* **PROBLEM TO SOLVE**
In the records that follow, find each line with "moved" and pull it out.
[PROVIDED DATA — start]
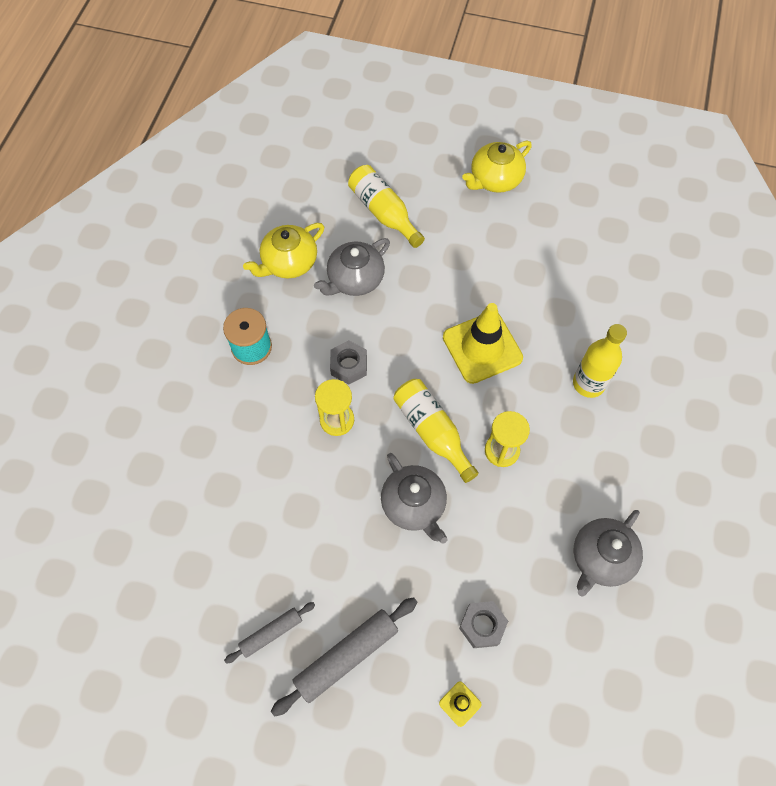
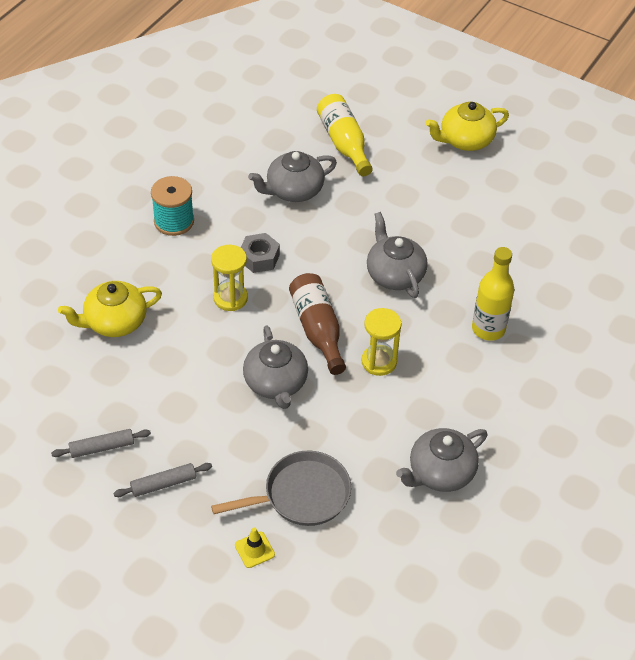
camera: 15 degrees right, 15 degrees down
yellow teapot [243,223,324,278] -> yellow teapot moved to [58,281,162,337]
grey rolling pin [271,597,417,717] -> grey rolling pin [113,463,212,497], size x0.59
yellow bottle [393,379,479,483] -> brown bottle [289,273,346,375]
yellow traffic cone [443,303,523,384] -> grey teapot [367,212,428,298]
grey nut [459,601,508,648] -> grey pan [211,450,351,526]

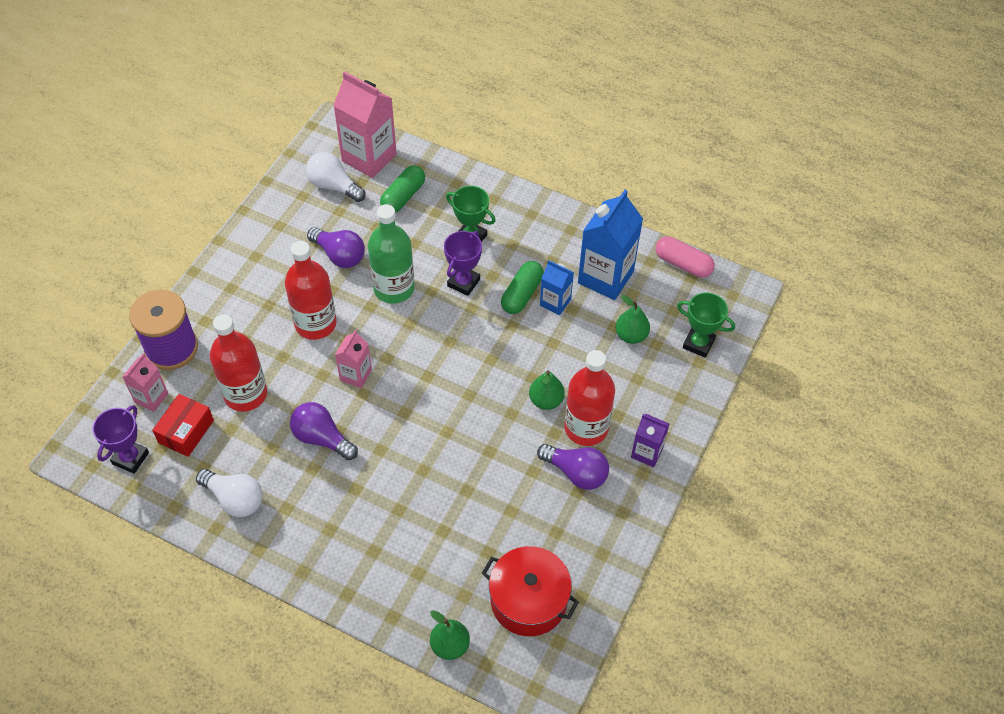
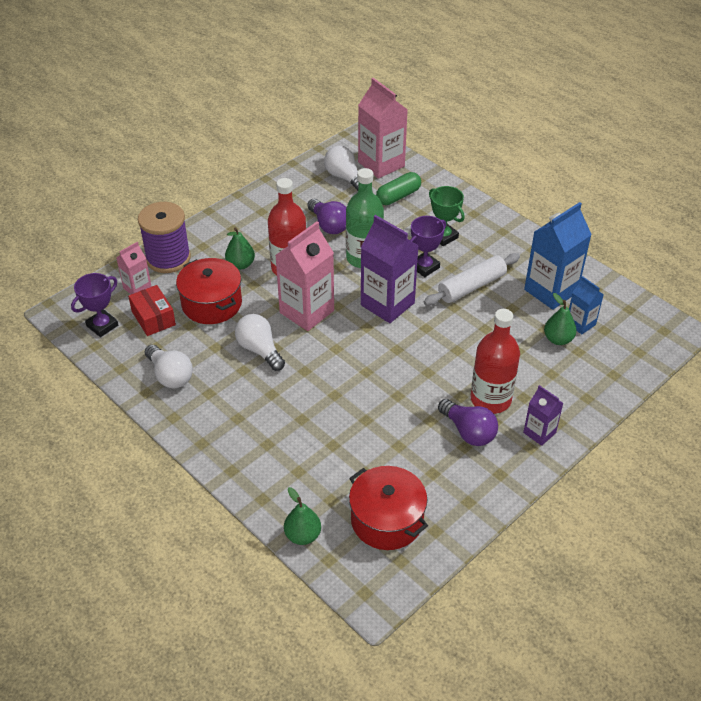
camera: 20 degrees right, 10 degrees down
red box [152,394,214,457] -> red box turned 75 degrees counterclockwise [128,285,176,336]
red bottle [210,314,267,412] -> red pot [176,258,242,324]
purple light bulb [290,402,358,460] -> white light bulb [235,314,285,371]
pink carton [335,330,372,388] -> pink carton [275,222,334,331], size x1.85
green capsule [501,261,544,314] -> white rolling pin [424,253,520,306]
green pear [529,370,565,410] -> green pear moved to [225,227,255,270]
blue carton [540,260,574,315] -> blue carton moved to [569,276,604,334]
pink capsule [656,237,715,278] -> none
green trophy [677,292,735,358] -> none
none -> purple carton [361,215,419,323]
[PROVIDED DATA — finish]
* **RESULT**
yellow teapot [243,223,324,278] -> yellow teapot moved to [58,281,162,337]
green pear [529,370,565,410] -> green pear moved to [225,227,255,270]
blue carton [540,260,574,315] -> blue carton moved to [569,276,604,334]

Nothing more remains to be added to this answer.